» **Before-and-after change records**
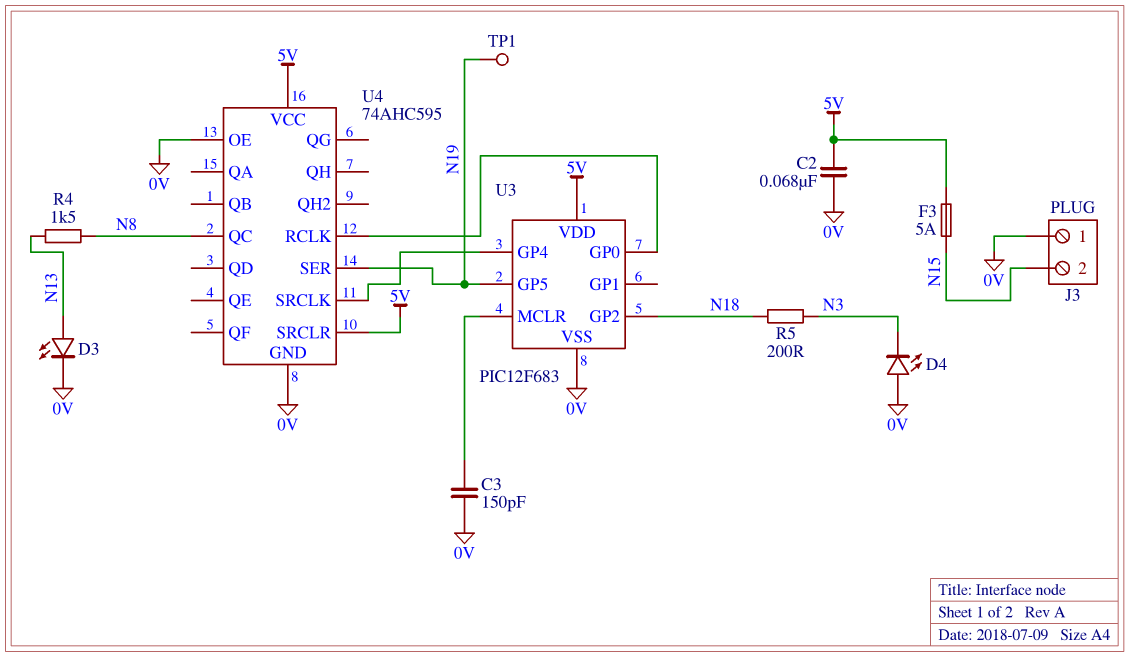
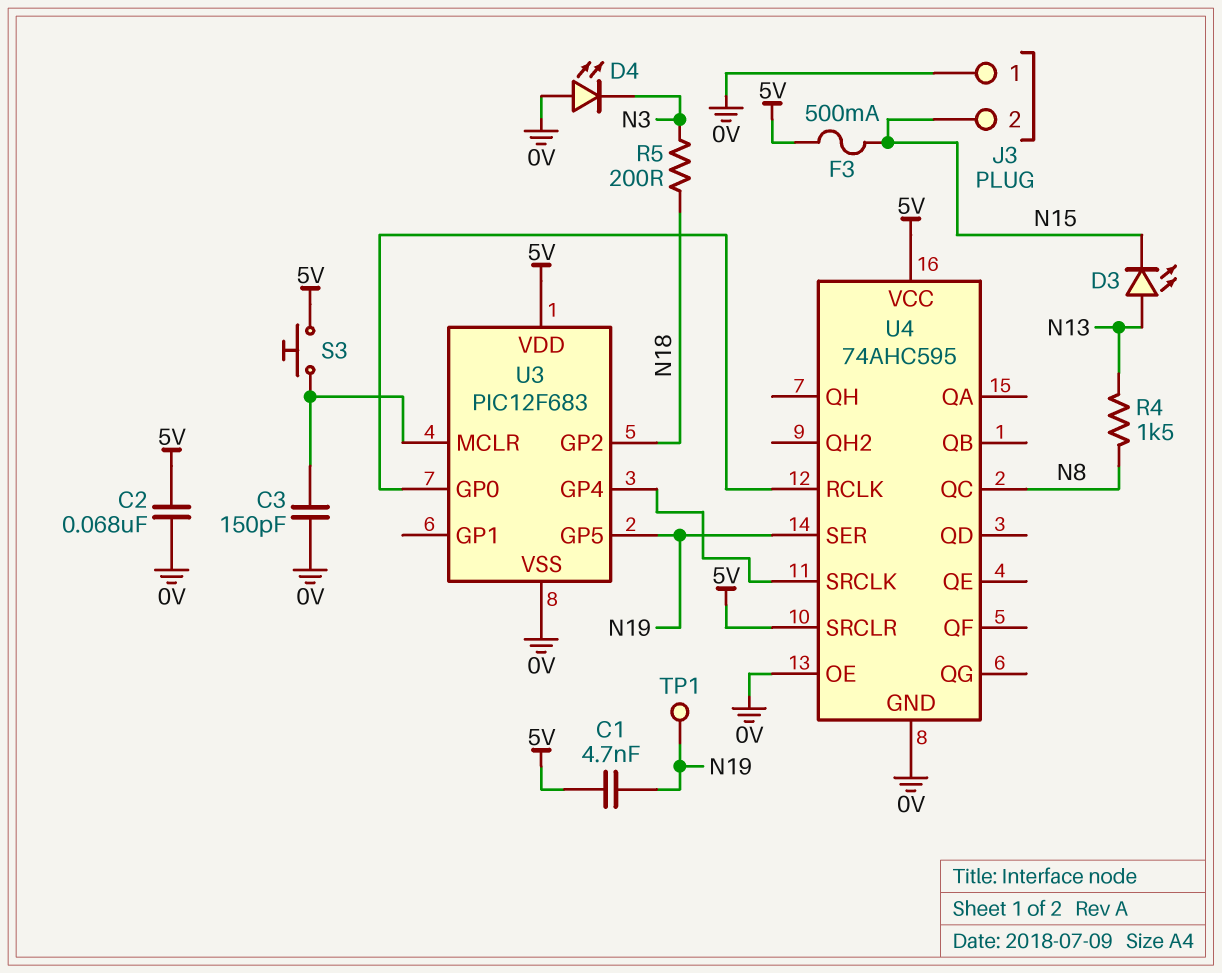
C1: none -> 4.7nF (5V, N19)
D3: LED (A N13, K 0V) -> LED (A N13, K N15)
F3: 5A (5V, N15) -> 500mA (5V, N15)
S3: none -> button (5V, U3/MCLR)

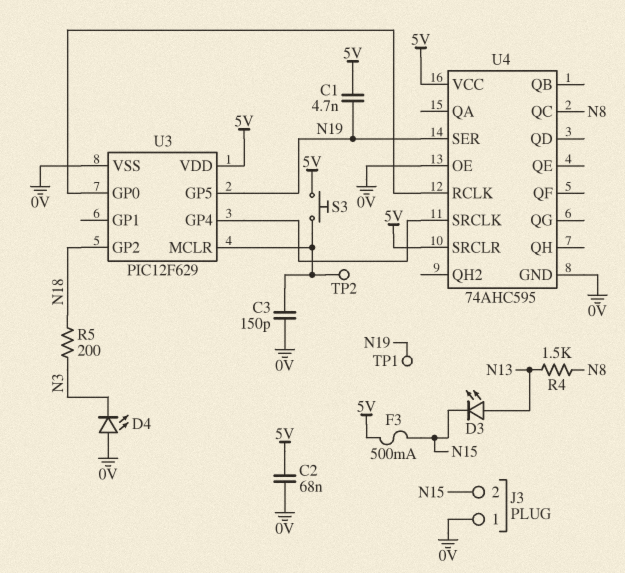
TP2: none -> test point (U3/MCLR)
U3: PIC12F683 -> PIC12F629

» **WORK INSTRUCTION**
Among the entries above, find every line holding "MCLR" and copy it.

» **WRITTEN SOLUTION**
S3: none -> button (5V, U3/MCLR)
TP2: none -> test point (U3/MCLR)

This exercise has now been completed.